### WHAT TO PRODUCE
What the response needs is every record, repeated verbatim, and no images.

Coordinate-based change listings:
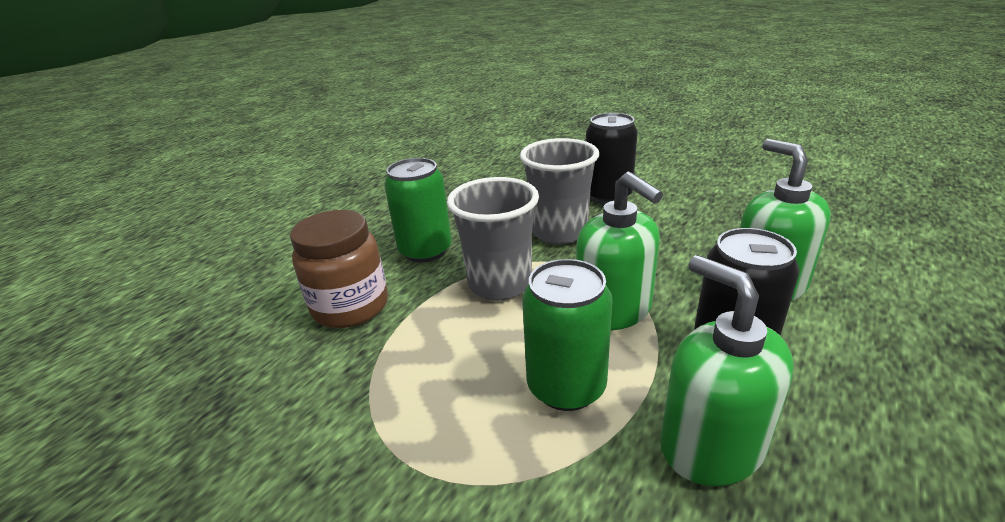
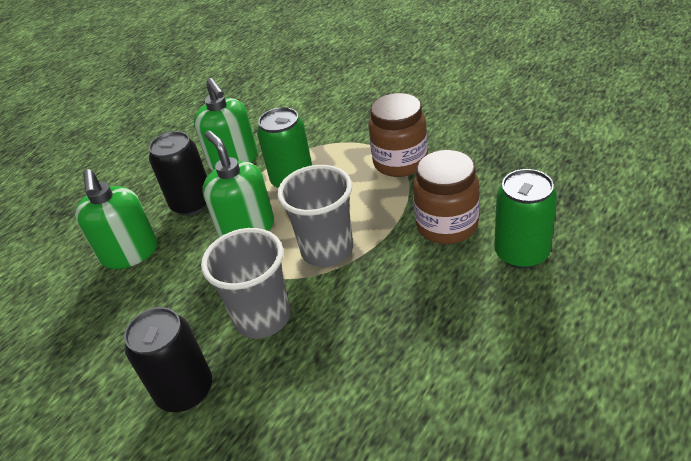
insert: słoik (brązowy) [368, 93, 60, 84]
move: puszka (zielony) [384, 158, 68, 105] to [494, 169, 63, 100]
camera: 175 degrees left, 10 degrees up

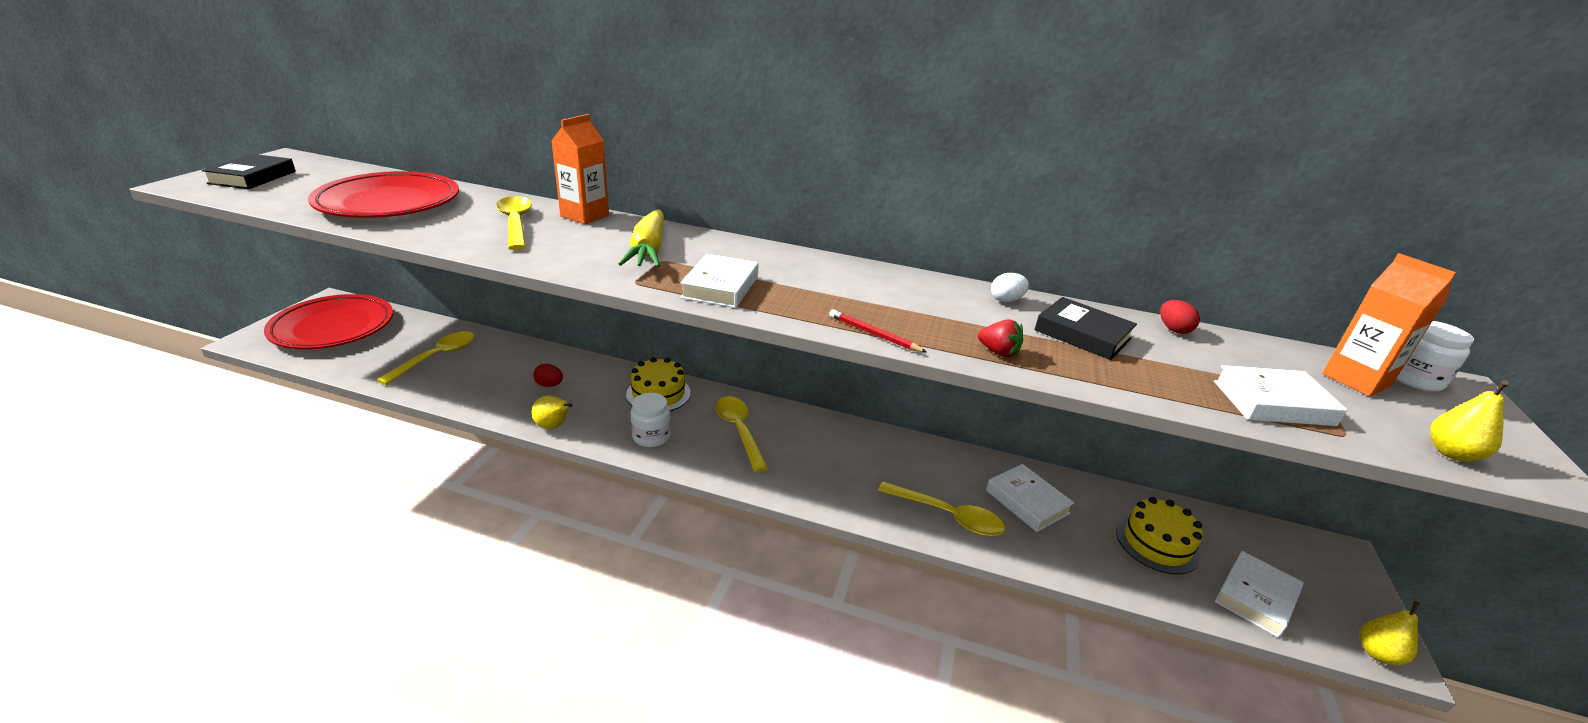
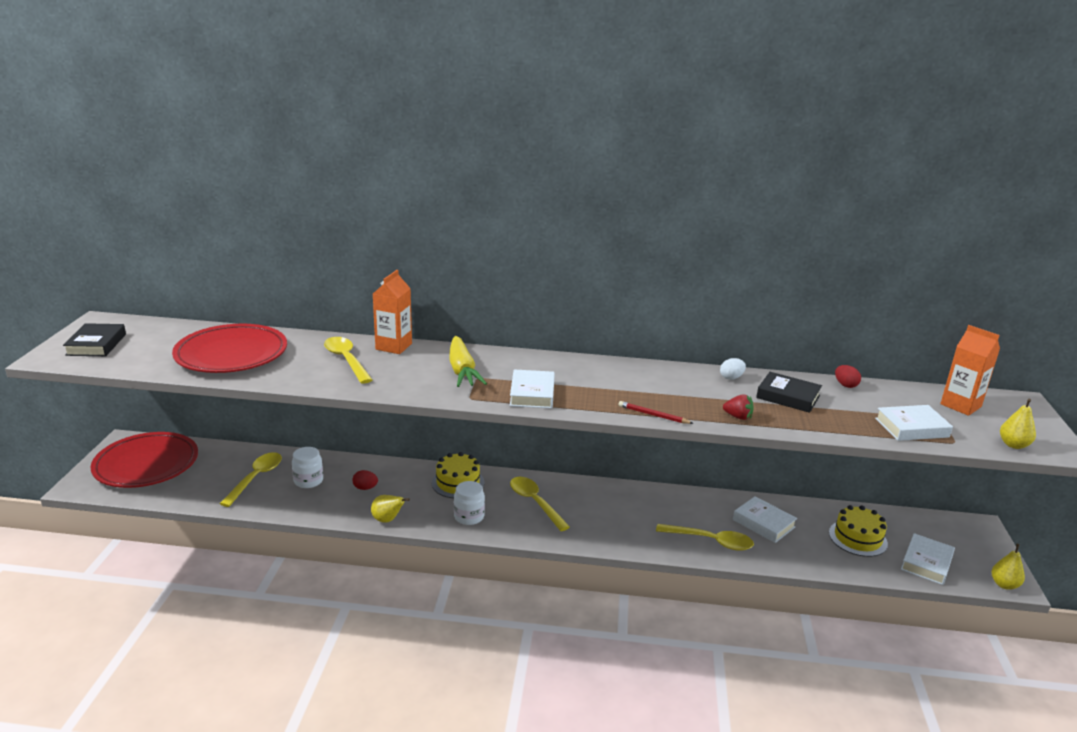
move: słoik (biały) [1396, 321, 78, 71] to [292, 447, 31, 41]
camera: 10 degrees left, 5 degrees down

### COMPLETED EXERCISE
insert: słoik (brązowy) [368, 93, 60, 84]
move: puszka (zielony) [384, 158, 68, 105] to [494, 169, 63, 100]
camera: 175 degrees left, 10 degrees up

move: słoik (biały) [1396, 321, 78, 71] to [292, 447, 31, 41]
camera: 10 degrees left, 5 degrees down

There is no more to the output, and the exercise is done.